## Start

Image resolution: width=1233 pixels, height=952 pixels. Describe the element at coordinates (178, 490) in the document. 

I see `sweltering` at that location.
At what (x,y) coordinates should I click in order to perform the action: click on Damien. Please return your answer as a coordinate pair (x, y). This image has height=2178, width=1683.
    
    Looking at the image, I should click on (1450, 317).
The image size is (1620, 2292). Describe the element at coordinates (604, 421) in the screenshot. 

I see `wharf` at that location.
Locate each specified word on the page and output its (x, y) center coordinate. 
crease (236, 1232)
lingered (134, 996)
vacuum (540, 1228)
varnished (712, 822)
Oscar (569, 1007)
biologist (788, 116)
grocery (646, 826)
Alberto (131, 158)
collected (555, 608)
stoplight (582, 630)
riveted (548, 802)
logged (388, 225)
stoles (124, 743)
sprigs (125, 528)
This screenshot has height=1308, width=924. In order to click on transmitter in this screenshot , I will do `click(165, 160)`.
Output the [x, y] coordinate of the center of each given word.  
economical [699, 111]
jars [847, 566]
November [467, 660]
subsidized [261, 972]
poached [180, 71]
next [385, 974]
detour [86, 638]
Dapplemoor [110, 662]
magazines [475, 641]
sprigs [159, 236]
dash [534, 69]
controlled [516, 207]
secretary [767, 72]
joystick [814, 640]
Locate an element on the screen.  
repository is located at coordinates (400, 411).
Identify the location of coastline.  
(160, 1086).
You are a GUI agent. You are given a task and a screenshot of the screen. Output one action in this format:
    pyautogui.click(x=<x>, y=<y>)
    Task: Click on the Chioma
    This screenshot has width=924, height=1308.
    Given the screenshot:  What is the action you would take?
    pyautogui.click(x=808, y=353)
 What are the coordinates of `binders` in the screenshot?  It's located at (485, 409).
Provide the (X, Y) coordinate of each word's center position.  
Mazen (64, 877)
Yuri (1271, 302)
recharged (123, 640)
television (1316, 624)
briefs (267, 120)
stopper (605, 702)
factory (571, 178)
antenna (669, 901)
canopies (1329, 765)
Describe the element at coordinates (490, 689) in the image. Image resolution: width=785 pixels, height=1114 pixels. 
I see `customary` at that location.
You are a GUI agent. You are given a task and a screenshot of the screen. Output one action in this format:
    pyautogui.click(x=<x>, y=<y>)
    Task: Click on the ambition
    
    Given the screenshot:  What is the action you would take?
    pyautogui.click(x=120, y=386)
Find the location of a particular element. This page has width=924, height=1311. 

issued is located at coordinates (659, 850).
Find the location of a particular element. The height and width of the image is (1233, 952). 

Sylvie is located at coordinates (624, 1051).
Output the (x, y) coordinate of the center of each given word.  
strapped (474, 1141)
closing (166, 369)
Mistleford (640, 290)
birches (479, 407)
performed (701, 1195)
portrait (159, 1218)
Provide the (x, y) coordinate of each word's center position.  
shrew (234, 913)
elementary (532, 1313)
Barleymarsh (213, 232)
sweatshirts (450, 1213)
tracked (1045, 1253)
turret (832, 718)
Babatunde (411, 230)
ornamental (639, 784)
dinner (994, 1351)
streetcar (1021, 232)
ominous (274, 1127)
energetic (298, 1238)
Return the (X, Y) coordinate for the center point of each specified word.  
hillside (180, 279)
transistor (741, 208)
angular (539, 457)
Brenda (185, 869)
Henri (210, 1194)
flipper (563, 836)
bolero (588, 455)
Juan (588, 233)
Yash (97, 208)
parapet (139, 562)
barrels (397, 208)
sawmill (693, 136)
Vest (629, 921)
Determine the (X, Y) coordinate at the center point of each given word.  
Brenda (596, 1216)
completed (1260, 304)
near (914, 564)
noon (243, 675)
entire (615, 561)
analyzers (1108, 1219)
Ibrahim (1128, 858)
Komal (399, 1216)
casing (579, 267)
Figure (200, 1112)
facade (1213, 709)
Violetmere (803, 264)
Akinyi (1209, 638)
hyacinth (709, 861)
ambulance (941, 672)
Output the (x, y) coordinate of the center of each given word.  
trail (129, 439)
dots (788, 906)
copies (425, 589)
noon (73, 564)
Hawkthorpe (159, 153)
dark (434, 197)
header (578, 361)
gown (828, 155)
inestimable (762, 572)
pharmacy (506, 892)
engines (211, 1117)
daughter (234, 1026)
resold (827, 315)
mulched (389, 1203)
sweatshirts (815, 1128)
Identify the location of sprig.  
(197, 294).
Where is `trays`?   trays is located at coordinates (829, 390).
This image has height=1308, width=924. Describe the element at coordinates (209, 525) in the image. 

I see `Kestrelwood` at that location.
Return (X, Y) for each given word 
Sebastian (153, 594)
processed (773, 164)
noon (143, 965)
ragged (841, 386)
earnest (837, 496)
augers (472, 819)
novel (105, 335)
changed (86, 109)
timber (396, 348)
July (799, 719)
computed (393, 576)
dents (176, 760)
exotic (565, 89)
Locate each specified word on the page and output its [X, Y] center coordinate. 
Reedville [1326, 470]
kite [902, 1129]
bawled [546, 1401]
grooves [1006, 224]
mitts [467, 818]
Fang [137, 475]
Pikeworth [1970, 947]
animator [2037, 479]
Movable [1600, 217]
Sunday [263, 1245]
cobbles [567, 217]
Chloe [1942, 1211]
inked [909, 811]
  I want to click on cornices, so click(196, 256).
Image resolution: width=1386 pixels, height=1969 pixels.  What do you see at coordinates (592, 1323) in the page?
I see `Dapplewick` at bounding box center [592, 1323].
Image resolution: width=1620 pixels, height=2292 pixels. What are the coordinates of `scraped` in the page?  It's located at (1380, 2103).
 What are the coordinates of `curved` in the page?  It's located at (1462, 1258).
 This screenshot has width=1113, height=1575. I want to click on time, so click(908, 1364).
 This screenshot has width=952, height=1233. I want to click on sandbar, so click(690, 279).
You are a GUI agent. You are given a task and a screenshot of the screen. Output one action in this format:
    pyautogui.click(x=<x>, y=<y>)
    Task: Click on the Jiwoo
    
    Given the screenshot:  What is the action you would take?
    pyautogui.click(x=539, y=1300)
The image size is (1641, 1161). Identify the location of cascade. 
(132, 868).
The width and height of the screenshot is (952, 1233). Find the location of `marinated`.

## End

Turn the rows starting with the line that contains "sprigs [159, 236]" and going on through the line that contains "pyautogui.click(x=808, y=353)" into a numbered list. Leave out any blank lines.

1. sprigs [159, 236]
2. dash [534, 69]
3. controlled [516, 207]
4. secretary [767, 72]
5. joystick [814, 640]
6. Locate an element on the screen.  
7. repository is located at coordinates (400, 411).
8. Identify the location of coastline.  
9. (160, 1086).
10. You are a GUI agent. You are given a task and a screenshot of the screen. Output one action in this format:
11.     pyautogui.click(x=<x>, y=<y>)
12.     Task: Click on the Chioma
13.     This screenshot has width=924, height=1308.
14.     Given the screenshot:  What is the action you would take?
15.     pyautogui.click(x=808, y=353)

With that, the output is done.